» DATASET ENTRIES
--------------------------------

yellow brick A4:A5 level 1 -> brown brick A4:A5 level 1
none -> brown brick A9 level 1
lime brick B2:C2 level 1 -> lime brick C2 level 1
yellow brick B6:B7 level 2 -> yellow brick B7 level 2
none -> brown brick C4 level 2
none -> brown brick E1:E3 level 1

--------------------------------

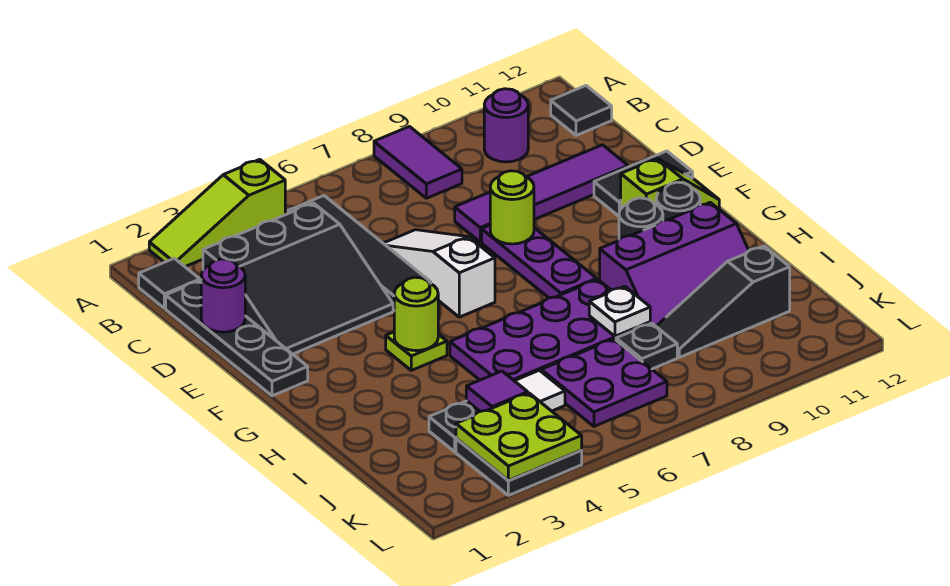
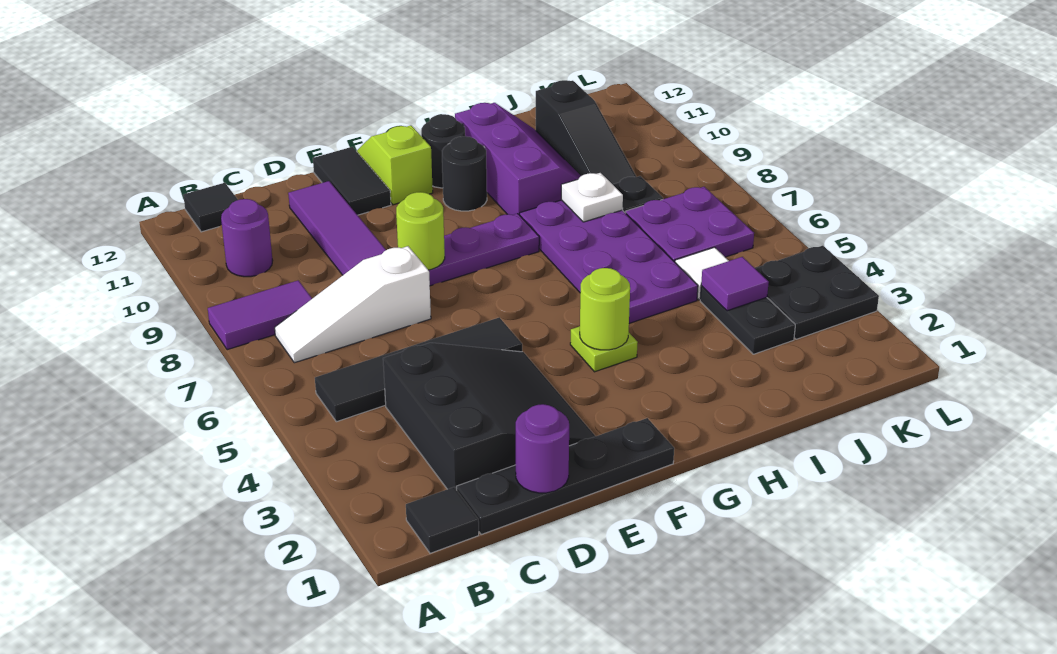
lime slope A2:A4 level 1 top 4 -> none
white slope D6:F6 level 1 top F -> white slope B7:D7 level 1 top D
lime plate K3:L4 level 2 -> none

--------------------------------

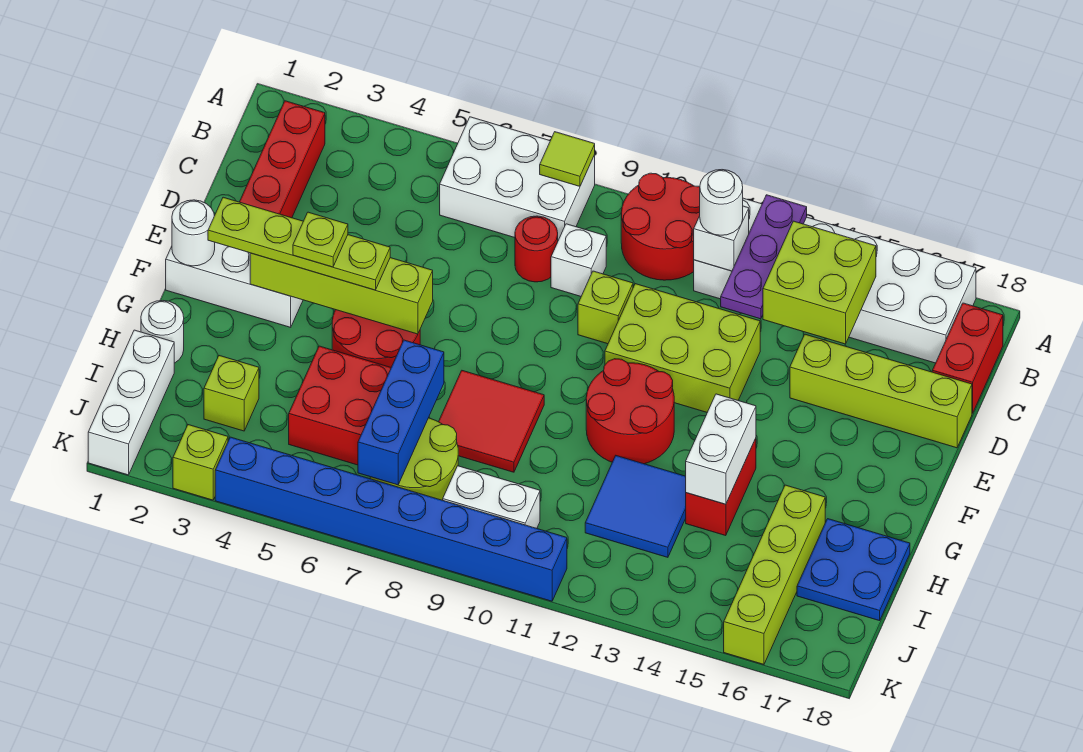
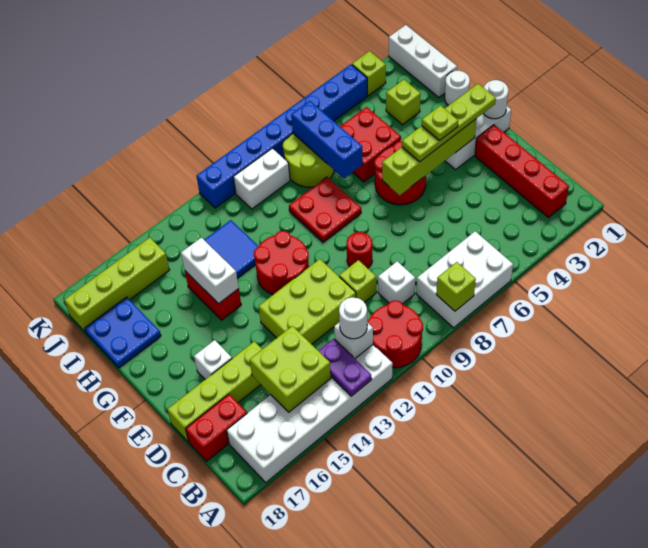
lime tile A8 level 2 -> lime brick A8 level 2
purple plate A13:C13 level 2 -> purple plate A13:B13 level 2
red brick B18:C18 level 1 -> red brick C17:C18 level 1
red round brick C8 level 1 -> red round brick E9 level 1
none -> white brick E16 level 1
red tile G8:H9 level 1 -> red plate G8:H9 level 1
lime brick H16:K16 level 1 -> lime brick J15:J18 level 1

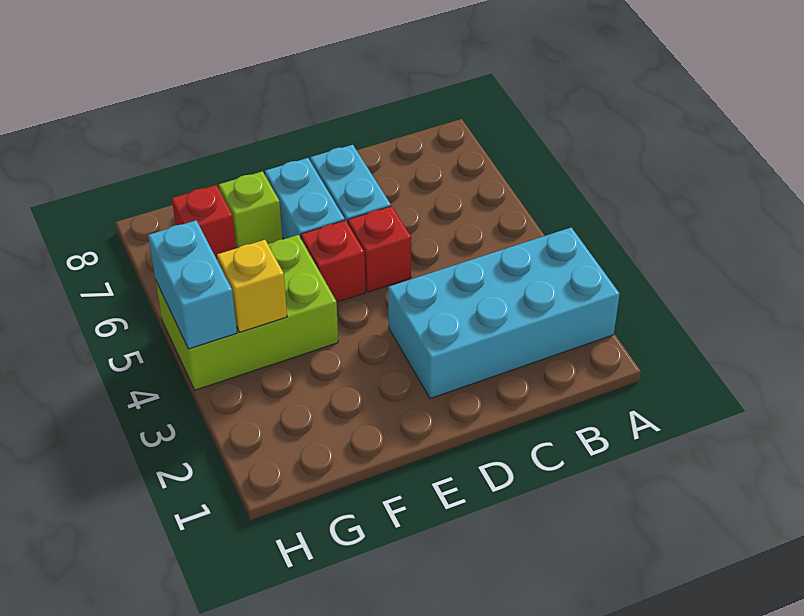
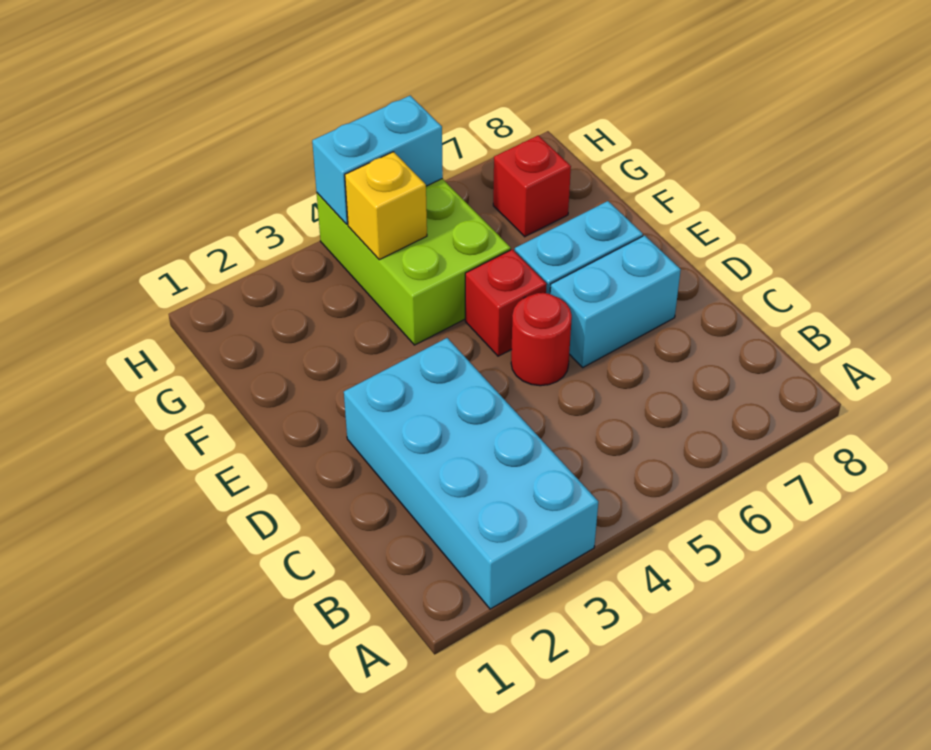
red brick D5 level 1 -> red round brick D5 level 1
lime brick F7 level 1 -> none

--------------------------------

» TASK DIRECTIONS
No picture is to be printed. Output exactly the lines above from the line containing "none -> white brick E16 level 1" through the line containing "lime brick F7 level 1 -> none".

» EXERCISE RESPONSE
none -> white brick E16 level 1
red tile G8:H9 level 1 -> red plate G8:H9 level 1
lime brick H16:K16 level 1 -> lime brick J15:J18 level 1

red brick D5 level 1 -> red round brick D5 level 1
lime brick F7 level 1 -> none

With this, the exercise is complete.